= Beginning of Section =
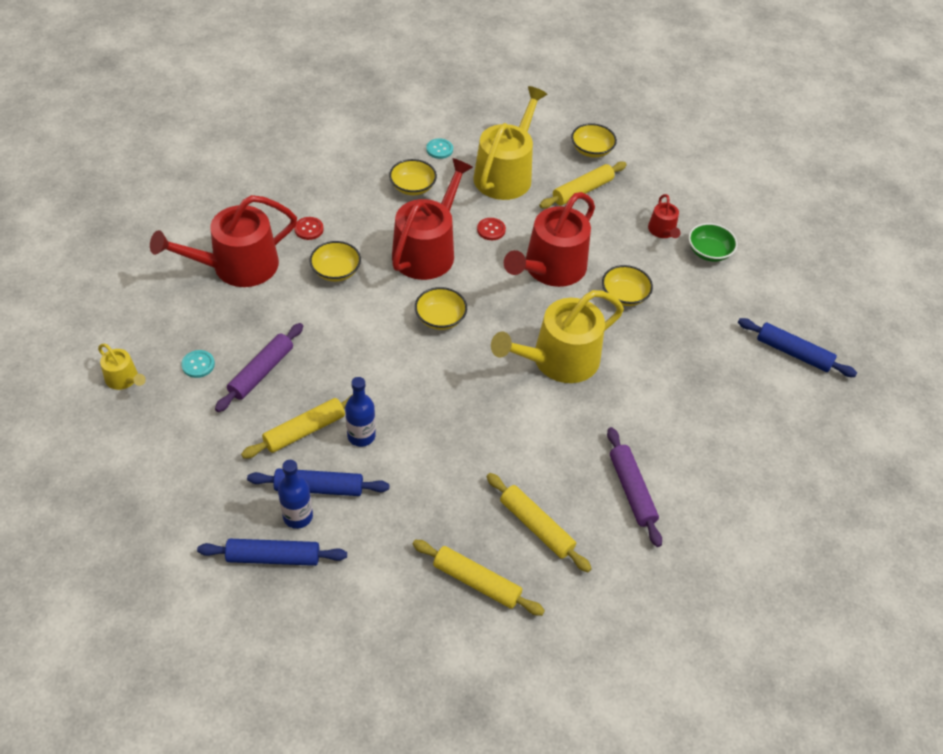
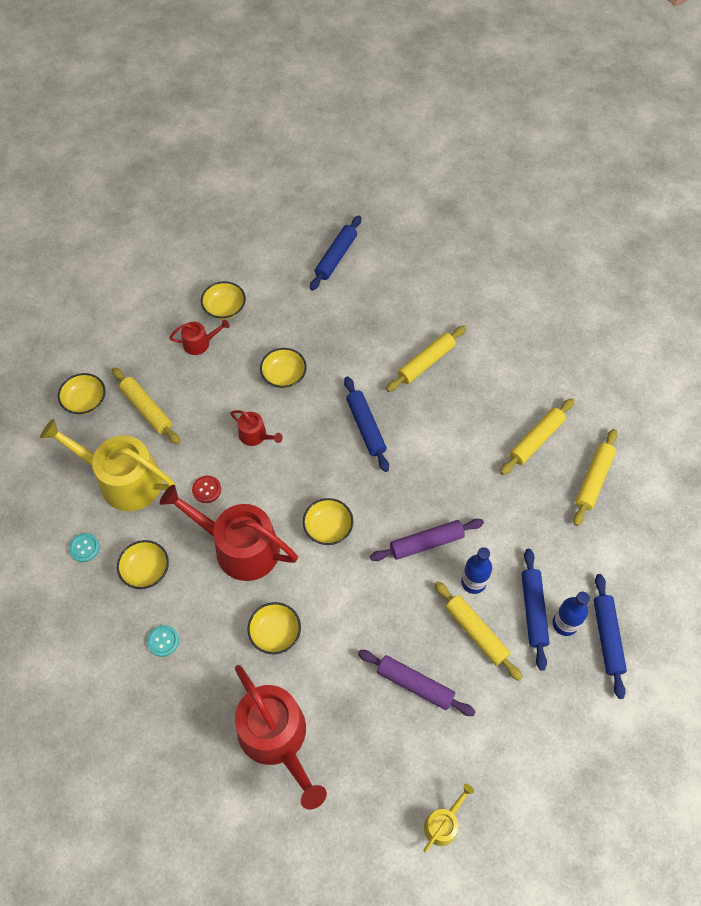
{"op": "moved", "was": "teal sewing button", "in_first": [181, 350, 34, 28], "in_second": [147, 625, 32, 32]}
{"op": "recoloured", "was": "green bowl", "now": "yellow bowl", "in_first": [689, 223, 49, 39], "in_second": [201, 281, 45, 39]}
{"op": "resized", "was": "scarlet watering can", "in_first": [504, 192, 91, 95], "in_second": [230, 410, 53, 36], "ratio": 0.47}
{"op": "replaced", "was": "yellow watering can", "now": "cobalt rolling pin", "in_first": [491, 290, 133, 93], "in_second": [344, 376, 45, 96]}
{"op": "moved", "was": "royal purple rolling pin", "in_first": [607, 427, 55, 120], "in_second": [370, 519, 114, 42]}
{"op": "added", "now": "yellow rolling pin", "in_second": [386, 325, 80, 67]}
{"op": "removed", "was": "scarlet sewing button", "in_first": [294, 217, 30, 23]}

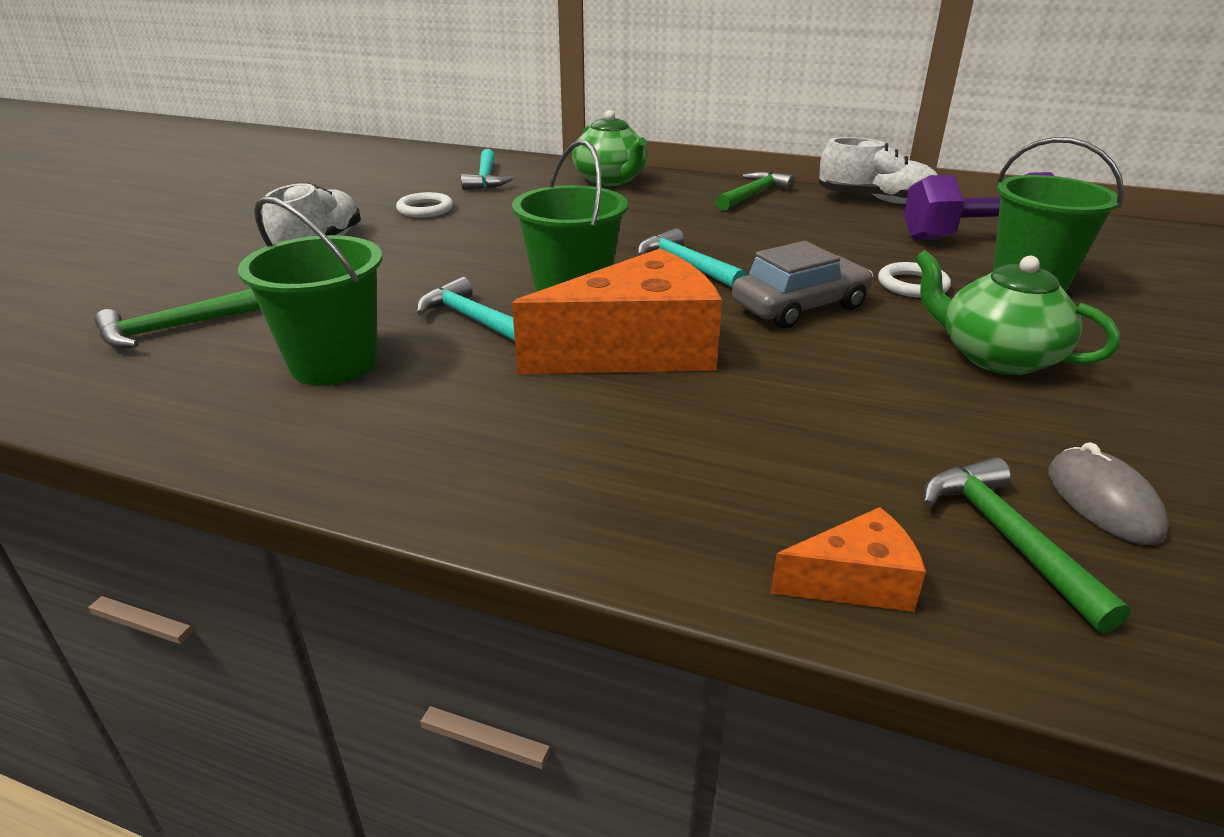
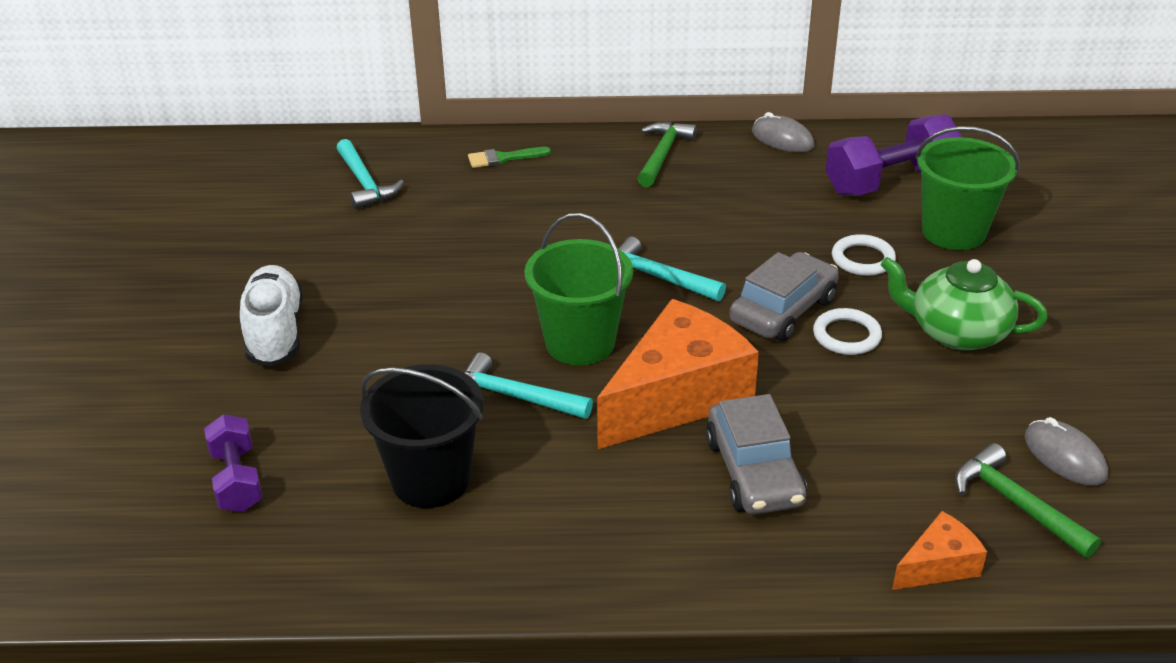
{"op": "replaced", "was": "green hammer", "now": "royal purple hand weight", "in_first": [95, 289, 165, 59], "in_second": [204, 414, 59, 98]}
{"op": "recoloured", "was": "green bucket", "now": "jet-black bucket", "in_first": [238, 196, 144, 189], "in_second": [360, 364, 124, 144]}
{"op": "replaced", "was": "green teapot", "now": "green paint brush", "in_first": [572, 110, 75, 76], "in_second": [468, 147, 83, 21]}
{"op": "added", "now": "grey toy car", "in_second": [706, 394, 101, 121]}
{"op": "replaced", "was": "white shoe", "now": "grey computer mouse", "in_first": [819, 137, 119, 67], "in_second": [752, 112, 62, 41]}
{"op": "moved", "was": "white torus", "in_first": [396, 192, 57, 26], "in_second": [813, 308, 69, 47]}

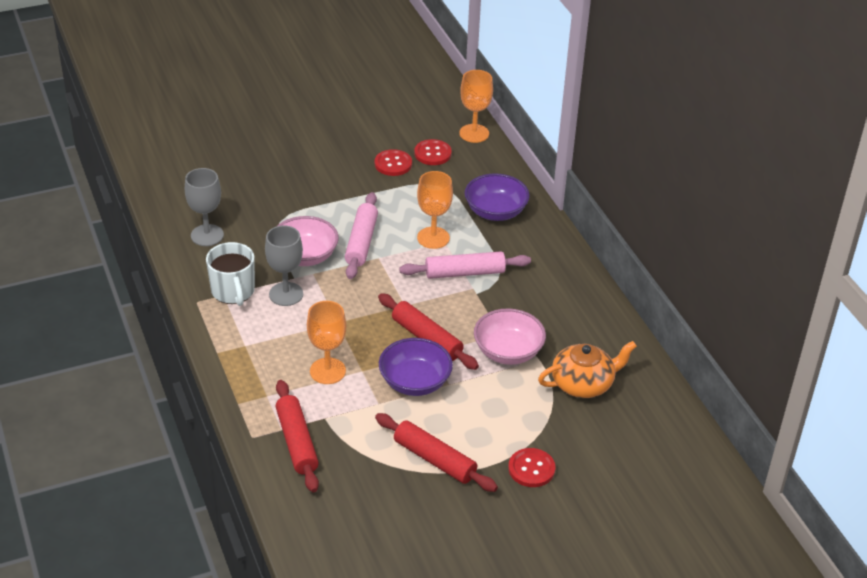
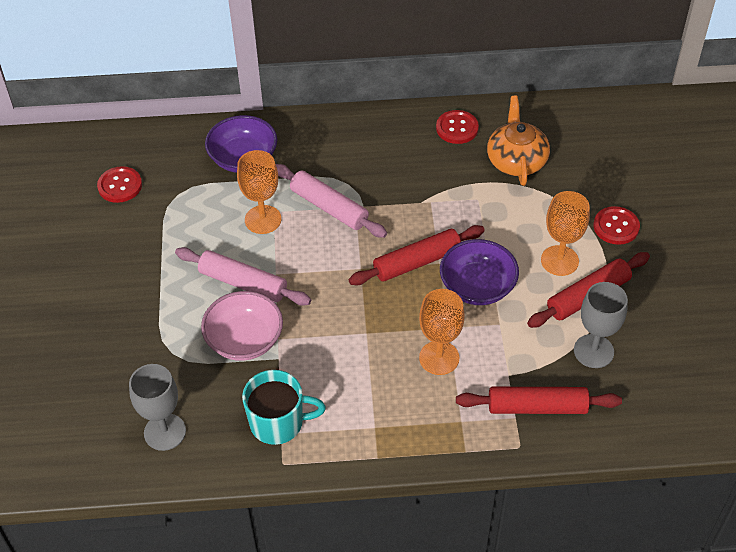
{"op": "recoloured", "was": "white tea mug", "now": "teal tea mug", "in_first": [206, 242, 49, 64], "in_second": [242, 370, 84, 75]}
{"op": "turned", "was": "rosy rolling pin", "in_first": [399, 252, 132, 27], "in_second": [276, 164, 111, 74], "clockwise": -60}
{"op": "moved", "was": "scarlet sewing button", "in_first": [375, 149, 37, 27], "in_second": [436, 110, 43, 34]}
{"op": "moved", "was": "bright orange chalice", "in_first": [459, 70, 34, 73], "in_second": [541, 191, 49, 85]}
{"op": "moved", "was": "grey chalice", "in_first": [265, 225, 38, 81], "in_second": [574, 282, 54, 86]}
{"op": "removed", "was": "rosy bowl", "in_first": [474, 308, 72, 57]}

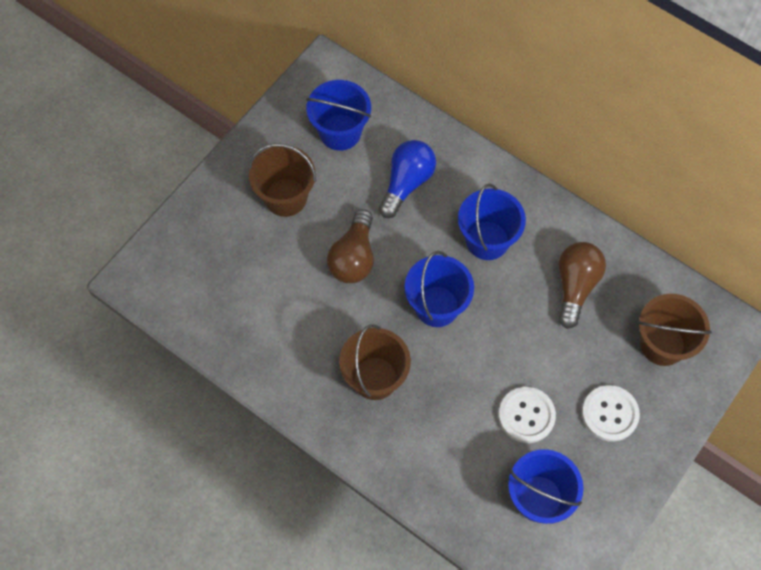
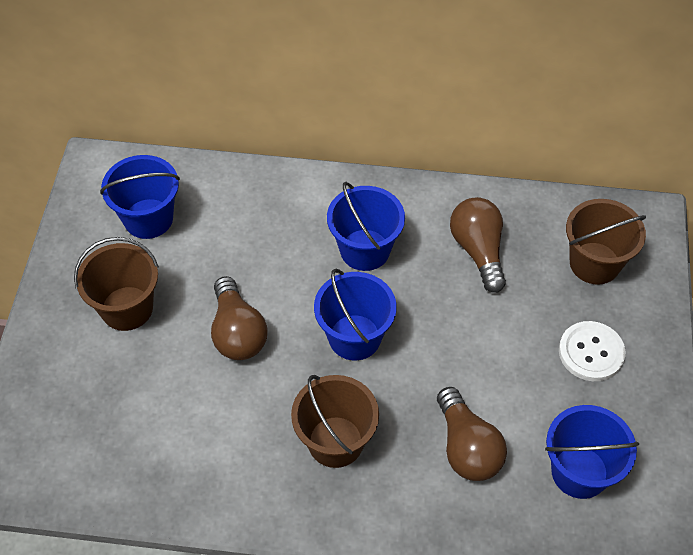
{"op": "added", "now": "russet bulb", "in_second": [437, 387, 70, 94]}
{"op": "removed", "was": "cobalt bulb", "in_first": [379, 140, 57, 78]}
{"op": "removed", "was": "white sewing button", "in_first": [499, 387, 57, 56]}

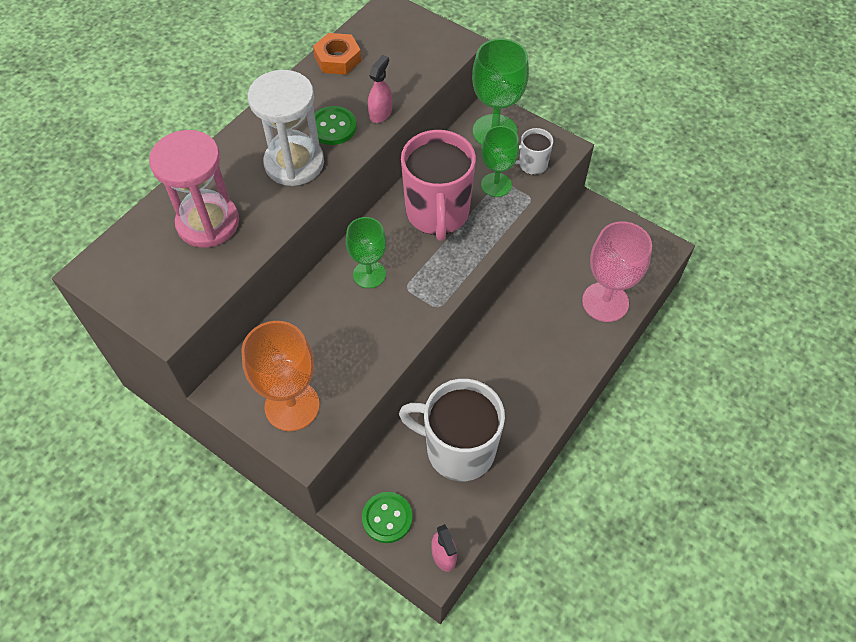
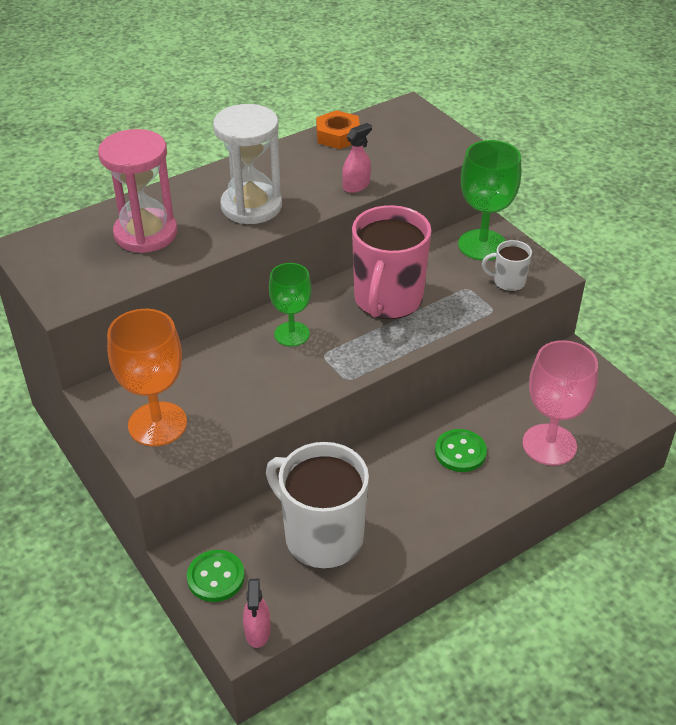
{"op": "moved", "was": "green sewing button", "in_first": [315, 106, 42, 39], "in_second": [435, 429, 52, 43]}
{"op": "removed", "was": "green chalice", "in_first": [481, 126, 38, 71]}

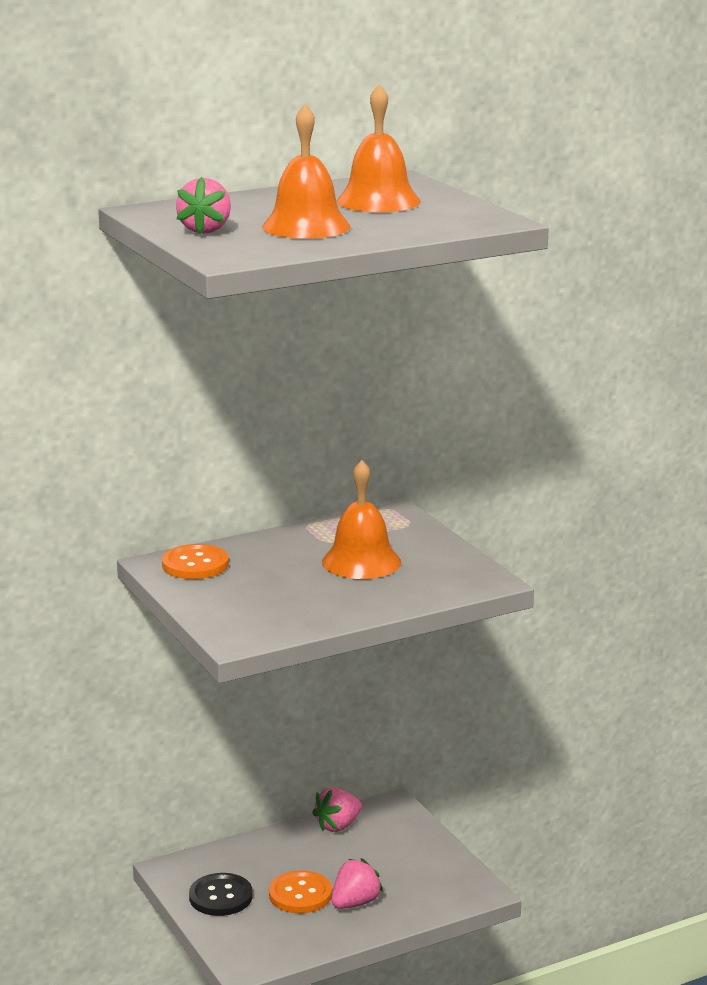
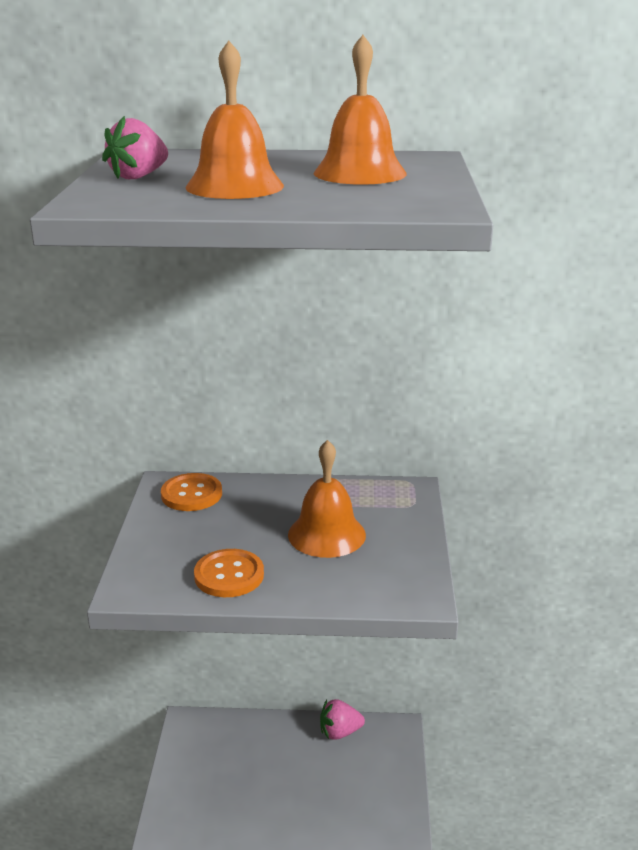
{"op": "moved", "was": "bright orange sewing button", "in_first": [269, 870, 63, 43], "in_second": [194, 549, 70, 48]}
{"op": "removed", "was": "jet-black sewing button", "in_first": [189, 873, 64, 43]}
{"op": "removed", "was": "rosy toy strawberry", "in_first": [331, 858, 52, 51]}

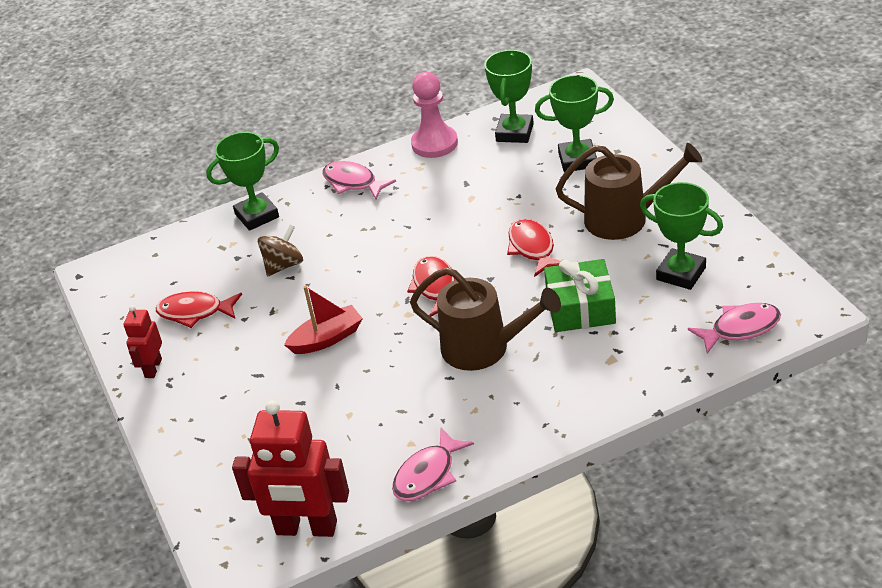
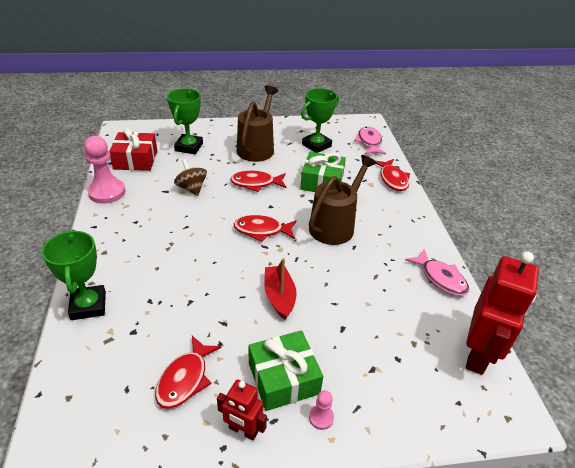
{"op": "replaced", "was": "green trophy", "now": "scarlet wrapped gift", "in_first": [484, 50, 50, 93], "in_second": [109, 128, 48, 43]}
{"op": "moved", "was": "russet toy top", "in_first": [258, 225, 45, 51], "in_second": [174, 159, 33, 37]}
{"op": "added", "now": "green wrapped gift", "in_second": [248, 330, 75, 81]}
{"op": "added", "now": "rosy pawn", "in_second": [309, 390, 25, 40]}
{"op": "added", "now": "scarlet fish figure", "in_second": [376, 159, 34, 32]}
{"op": "removed", "was": "rosy fish figure", "in_first": [323, 161, 73, 38]}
= End of Section =
What is required: An exact copy of every entry above is needed, minus the pictures.

Expected output:
{"op": "moved", "was": "teal sewing button", "in_first": [181, 350, 34, 28], "in_second": [147, 625, 32, 32]}
{"op": "recoloured", "was": "green bowl", "now": "yellow bowl", "in_first": [689, 223, 49, 39], "in_second": [201, 281, 45, 39]}
{"op": "resized", "was": "scarlet watering can", "in_first": [504, 192, 91, 95], "in_second": [230, 410, 53, 36], "ratio": 0.47}
{"op": "replaced", "was": "yellow watering can", "now": "cobalt rolling pin", "in_first": [491, 290, 133, 93], "in_second": [344, 376, 45, 96]}
{"op": "moved", "was": "royal purple rolling pin", "in_first": [607, 427, 55, 120], "in_second": [370, 519, 114, 42]}
{"op": "added", "now": "yellow rolling pin", "in_second": [386, 325, 80, 67]}
{"op": "removed", "was": "scarlet sewing button", "in_first": [294, 217, 30, 23]}

{"op": "replaced", "was": "green hammer", "now": "royal purple hand weight", "in_first": [95, 289, 165, 59], "in_second": [204, 414, 59, 98]}
{"op": "recoloured", "was": "green bucket", "now": "jet-black bucket", "in_first": [238, 196, 144, 189], "in_second": [360, 364, 124, 144]}
{"op": "replaced", "was": "green teapot", "now": "green paint brush", "in_first": [572, 110, 75, 76], "in_second": [468, 147, 83, 21]}
{"op": "added", "now": "grey toy car", "in_second": [706, 394, 101, 121]}
{"op": "replaced", "was": "white shoe", "now": "grey computer mouse", "in_first": [819, 137, 119, 67], "in_second": [752, 112, 62, 41]}
{"op": "moved", "was": "white torus", "in_first": [396, 192, 57, 26], "in_second": [813, 308, 69, 47]}

{"op": "recoloured", "was": "white tea mug", "now": "teal tea mug", "in_first": [206, 242, 49, 64], "in_second": [242, 370, 84, 75]}
{"op": "turned", "was": "rosy rolling pin", "in_first": [399, 252, 132, 27], "in_second": [276, 164, 111, 74], "clockwise": -60}
{"op": "moved", "was": "scarlet sewing button", "in_first": [375, 149, 37, 27], "in_second": [436, 110, 43, 34]}
{"op": "moved", "was": "bright orange chalice", "in_first": [459, 70, 34, 73], "in_second": [541, 191, 49, 85]}
{"op": "moved", "was": "grey chalice", "in_first": [265, 225, 38, 81], "in_second": [574, 282, 54, 86]}
{"op": "removed", "was": "rosy bowl", "in_first": [474, 308, 72, 57]}

{"op": "added", "now": "russet bulb", "in_second": [437, 387, 70, 94]}
{"op": "removed", "was": "cobalt bulb", "in_first": [379, 140, 57, 78]}
{"op": "removed", "was": "white sewing button", "in_first": [499, 387, 57, 56]}

{"op": "moved", "was": "green sewing button", "in_first": [315, 106, 42, 39], "in_second": [435, 429, 52, 43]}
{"op": "removed", "was": "green chalice", "in_first": [481, 126, 38, 71]}

{"op": "moved", "was": "bright orange sewing button", "in_first": [269, 870, 63, 43], "in_second": [194, 549, 70, 48]}
{"op": "removed", "was": "jet-black sewing button", "in_first": [189, 873, 64, 43]}
{"op": "removed", "was": "rosy toy strawberry", "in_first": [331, 858, 52, 51]}

{"op": "replaced", "was": "green trophy", "now": "scarlet wrapped gift", "in_first": [484, 50, 50, 93], "in_second": [109, 128, 48, 43]}
{"op": "moved", "was": "russet toy top", "in_first": [258, 225, 45, 51], "in_second": [174, 159, 33, 37]}
{"op": "added", "now": "green wrapped gift", "in_second": [248, 330, 75, 81]}
{"op": "added", "now": "rosy pawn", "in_second": [309, 390, 25, 40]}
{"op": "added", "now": "scarlet fish figure", "in_second": [376, 159, 34, 32]}
{"op": "removed", "was": "rosy fish figure", "in_first": [323, 161, 73, 38]}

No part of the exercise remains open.